**ACTIVITY**
The result should be a full, exact repeat of the entries, free of pictures.

**EXERCISE INPUT**
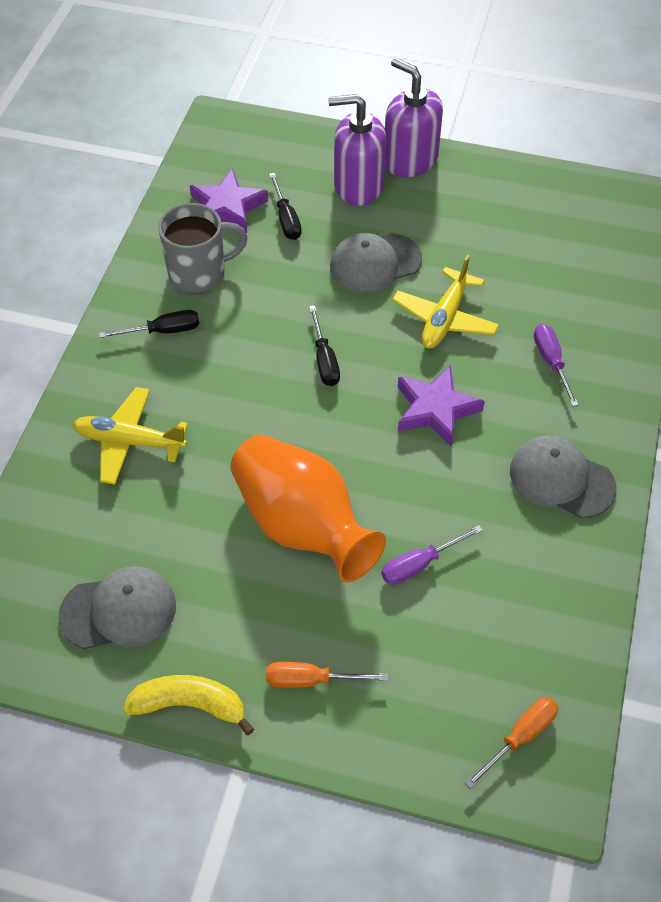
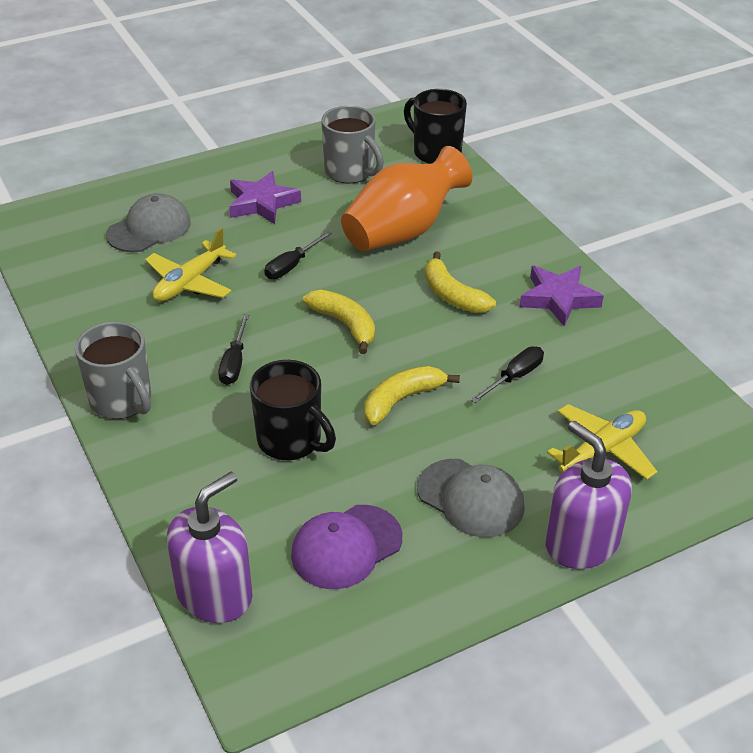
black mug: 0 -> 2
grey cap: 3 -> 2
grey mug: 1 -> 2
orange screwdriver: 2 -> 0
purple cap: 0 -> 1
purple screwdriver: 2 -> 0
yellow banana: 1 -> 3

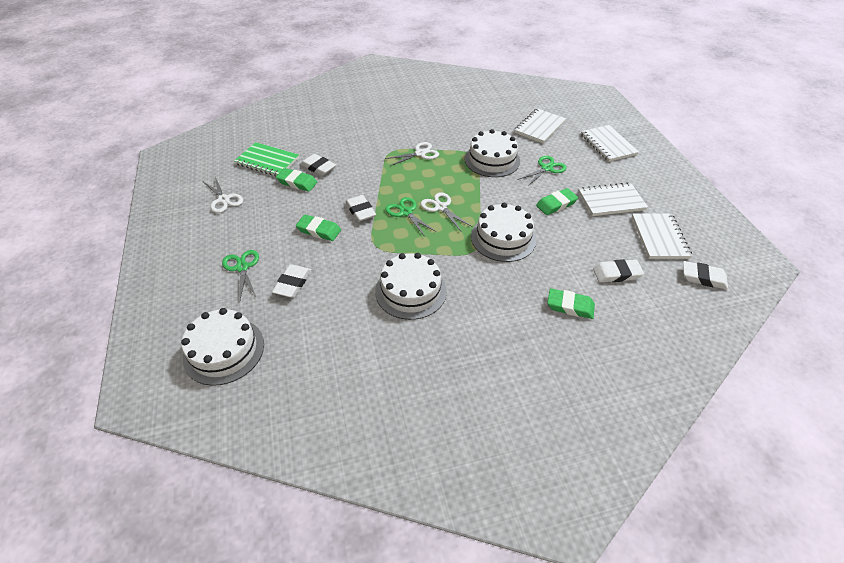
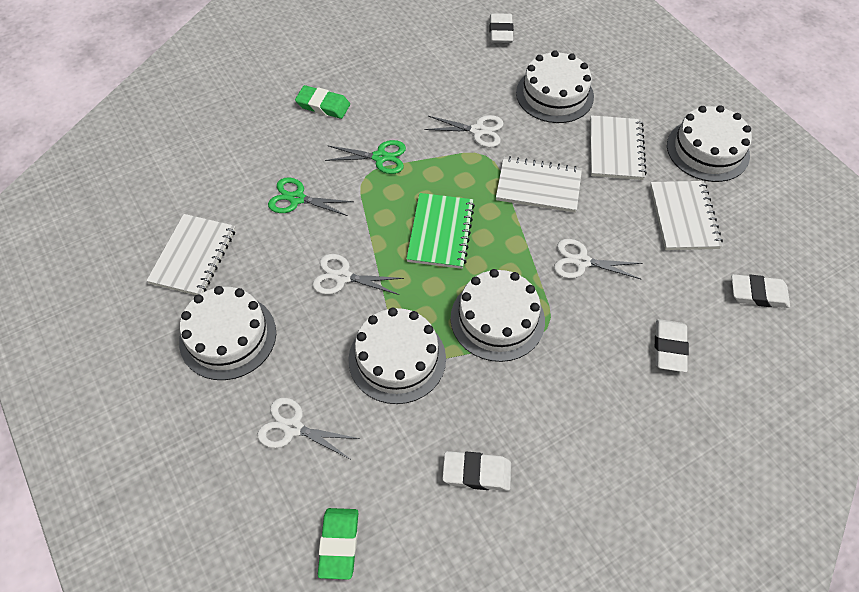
green eraser: 4 -> 2
green scissors: 3 -> 2
white cake: 4 -> 5
white eraser: 5 -> 4
white scissors: 3 -> 4

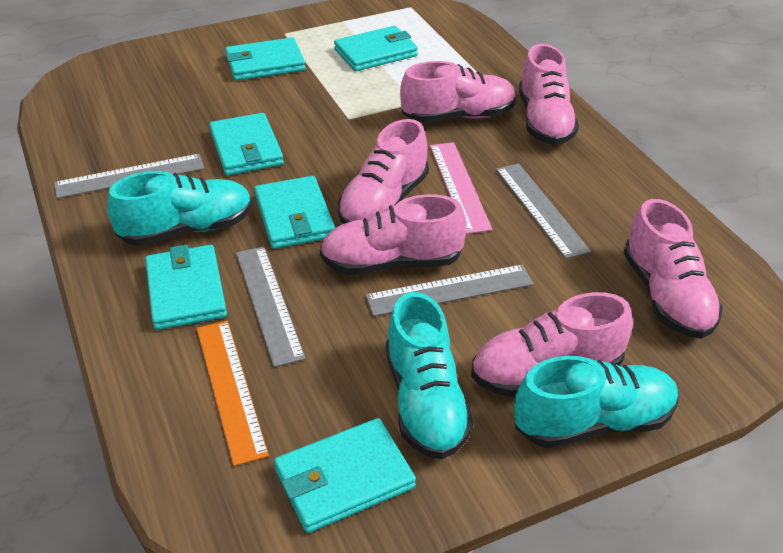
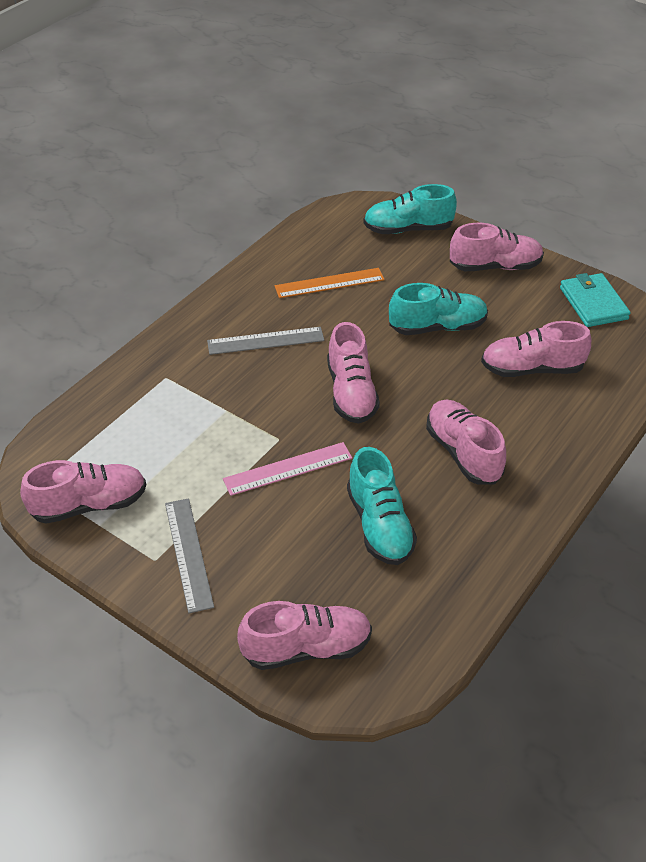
grey ruler: 4 -> 2
turquoise wallet: 6 -> 1

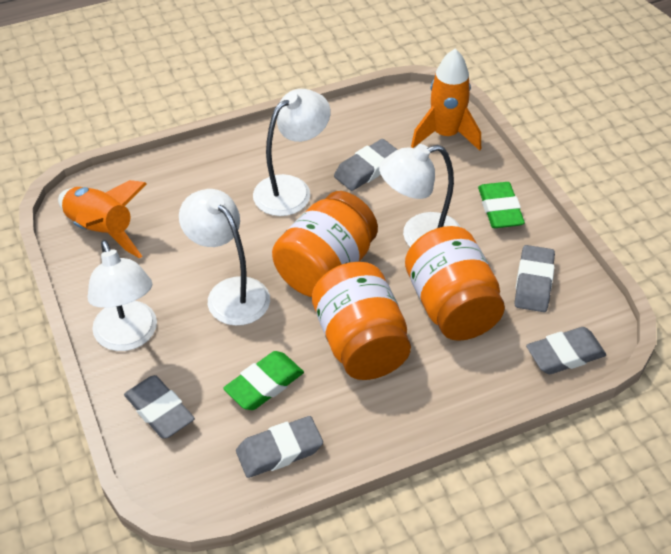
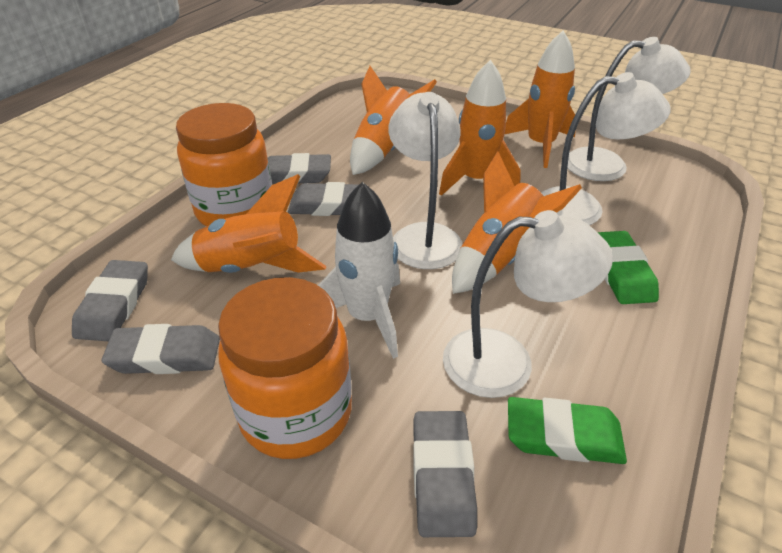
orange jar: 3 -> 2
orange rocket: 2 -> 5
white rocket: 0 -> 1

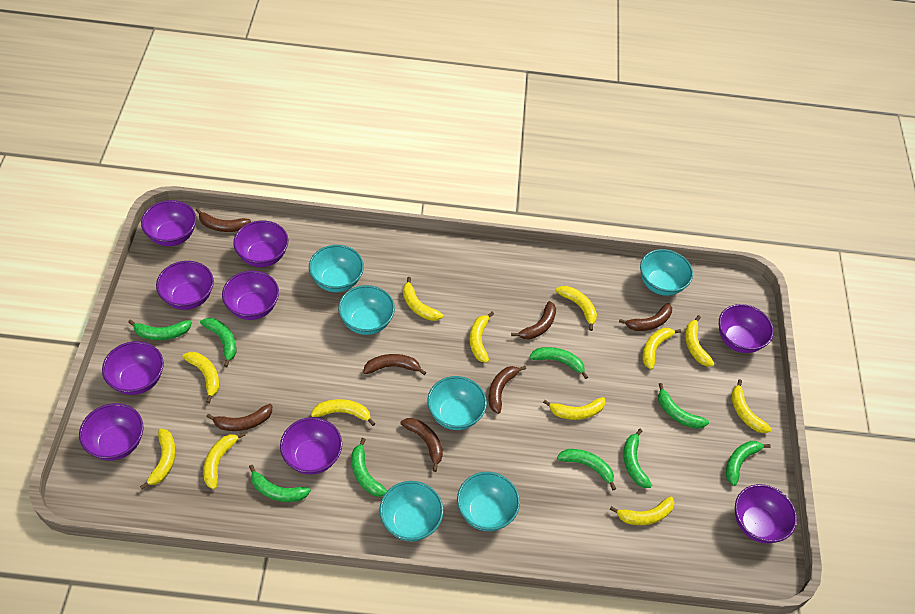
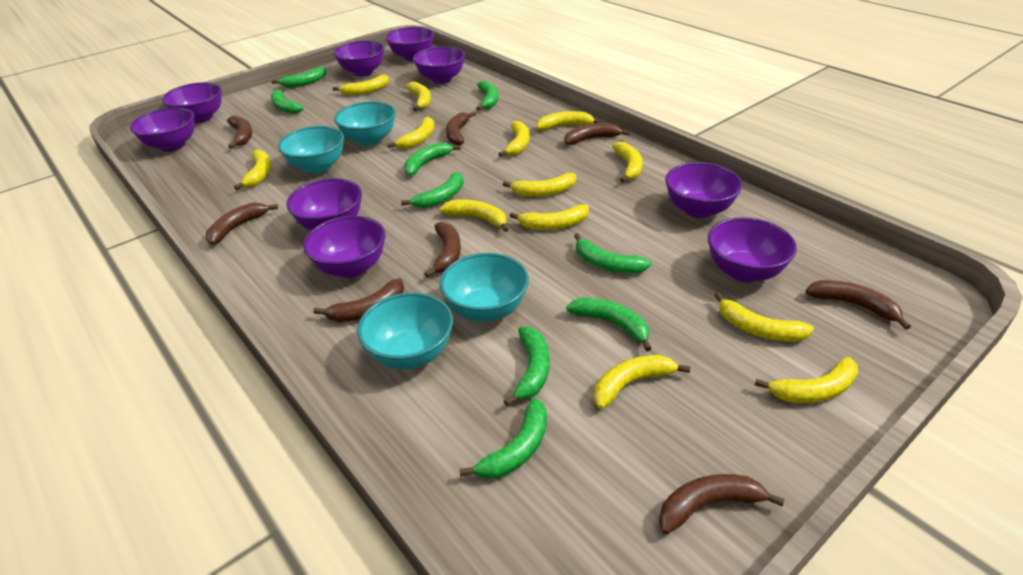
brown banana: 7 -> 8
turquoise bowl: 6 -> 4
yellow banana: 12 -> 13

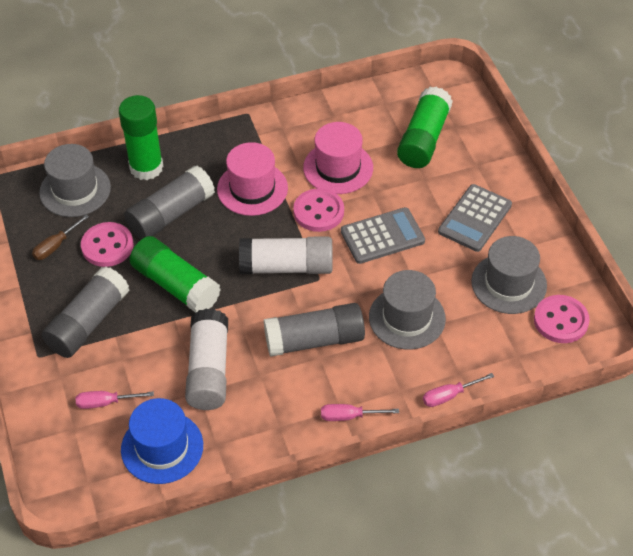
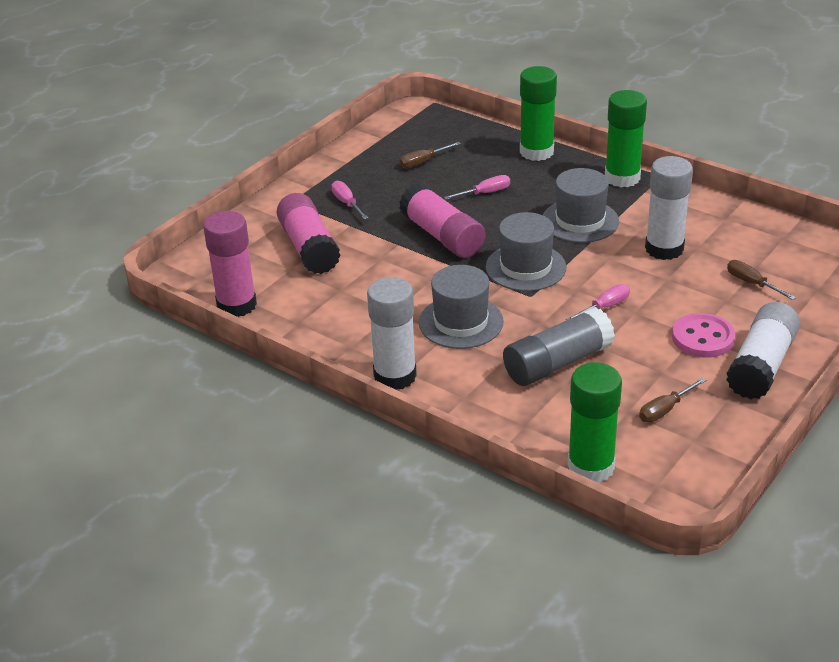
blue hat: 1 -> 0
brown screwdriver: 1 -> 3
grey calculator: 2 -> 0
grey glue stick: 3 -> 1
pink button: 3 -> 1
pink glue stick: 0 -> 3
pink hat: 2 -> 0
white glue stick: 2 -> 3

**ANSWER SPACE**
black mug: 0 -> 2
grey cap: 3 -> 2
grey mug: 1 -> 2
orange screwdriver: 2 -> 0
purple cap: 0 -> 1
purple screwdriver: 2 -> 0
yellow banana: 1 -> 3

green eraser: 4 -> 2
green scissors: 3 -> 2
white cake: 4 -> 5
white eraser: 5 -> 4
white scissors: 3 -> 4

grey ruler: 4 -> 2
turquoise wallet: 6 -> 1

orange jar: 3 -> 2
orange rocket: 2 -> 5
white rocket: 0 -> 1

brown banana: 7 -> 8
turquoise bowl: 6 -> 4
yellow banana: 12 -> 13

blue hat: 1 -> 0
brown screwdriver: 1 -> 3
grey calculator: 2 -> 0
grey glue stick: 3 -> 1
pink button: 3 -> 1
pink glue stick: 0 -> 3
pink hat: 2 -> 0
white glue stick: 2 -> 3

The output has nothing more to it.